**Work to complete:** Copy out, character for character, everything from the first line of the entries down to and including the line containing "road 3 (residential): [(117,237),(0,56)]".

——————

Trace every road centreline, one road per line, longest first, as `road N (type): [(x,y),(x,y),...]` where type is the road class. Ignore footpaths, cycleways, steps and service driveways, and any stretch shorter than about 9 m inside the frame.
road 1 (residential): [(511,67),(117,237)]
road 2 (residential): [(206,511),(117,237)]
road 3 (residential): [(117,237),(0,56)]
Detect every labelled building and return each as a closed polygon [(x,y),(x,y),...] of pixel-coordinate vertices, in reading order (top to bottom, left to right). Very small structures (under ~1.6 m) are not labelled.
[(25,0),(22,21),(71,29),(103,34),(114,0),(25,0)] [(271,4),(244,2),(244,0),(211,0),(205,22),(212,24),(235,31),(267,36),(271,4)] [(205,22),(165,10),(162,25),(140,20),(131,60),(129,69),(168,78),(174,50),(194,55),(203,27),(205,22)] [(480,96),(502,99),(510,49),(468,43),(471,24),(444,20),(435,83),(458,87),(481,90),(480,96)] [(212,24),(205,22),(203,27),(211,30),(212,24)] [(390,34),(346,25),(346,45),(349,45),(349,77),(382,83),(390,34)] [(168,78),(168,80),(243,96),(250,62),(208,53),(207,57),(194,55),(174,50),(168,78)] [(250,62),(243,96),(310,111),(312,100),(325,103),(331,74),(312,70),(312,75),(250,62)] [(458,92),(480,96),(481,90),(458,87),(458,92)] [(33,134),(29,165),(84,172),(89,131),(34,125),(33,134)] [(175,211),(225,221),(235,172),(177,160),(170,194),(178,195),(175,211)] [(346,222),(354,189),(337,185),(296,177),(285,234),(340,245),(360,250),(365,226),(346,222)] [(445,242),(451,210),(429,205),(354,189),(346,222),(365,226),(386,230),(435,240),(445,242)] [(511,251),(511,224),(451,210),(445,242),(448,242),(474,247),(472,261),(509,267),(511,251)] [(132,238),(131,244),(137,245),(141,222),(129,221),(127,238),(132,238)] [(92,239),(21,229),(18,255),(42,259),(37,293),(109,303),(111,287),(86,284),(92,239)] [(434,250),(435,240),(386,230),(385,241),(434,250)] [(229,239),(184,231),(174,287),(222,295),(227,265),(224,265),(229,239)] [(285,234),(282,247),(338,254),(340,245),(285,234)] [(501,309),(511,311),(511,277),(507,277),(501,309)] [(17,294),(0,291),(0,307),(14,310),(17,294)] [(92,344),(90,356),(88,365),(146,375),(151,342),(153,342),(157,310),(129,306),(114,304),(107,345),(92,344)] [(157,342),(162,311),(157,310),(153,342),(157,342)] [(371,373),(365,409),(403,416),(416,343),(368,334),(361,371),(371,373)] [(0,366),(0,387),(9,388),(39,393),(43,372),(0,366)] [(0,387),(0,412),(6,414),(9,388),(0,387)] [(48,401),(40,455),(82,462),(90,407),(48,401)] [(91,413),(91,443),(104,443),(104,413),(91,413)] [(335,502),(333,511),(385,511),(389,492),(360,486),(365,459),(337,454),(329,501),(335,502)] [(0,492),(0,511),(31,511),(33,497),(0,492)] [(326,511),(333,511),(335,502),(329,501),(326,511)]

——————

**Response for this exercise:**
Trace every road centreline, one road per line, longest first, as `road N (type): [(x,y),(x,y),...]` where type is the road class. Ignore footpaths, cycleways, steps and service driveways, and any stretch shorter than about 9 m inside the frame.
road 1 (residential): [(511,67),(117,237)]
road 2 (residential): [(206,511),(117,237)]
road 3 (residential): [(117,237),(0,56)]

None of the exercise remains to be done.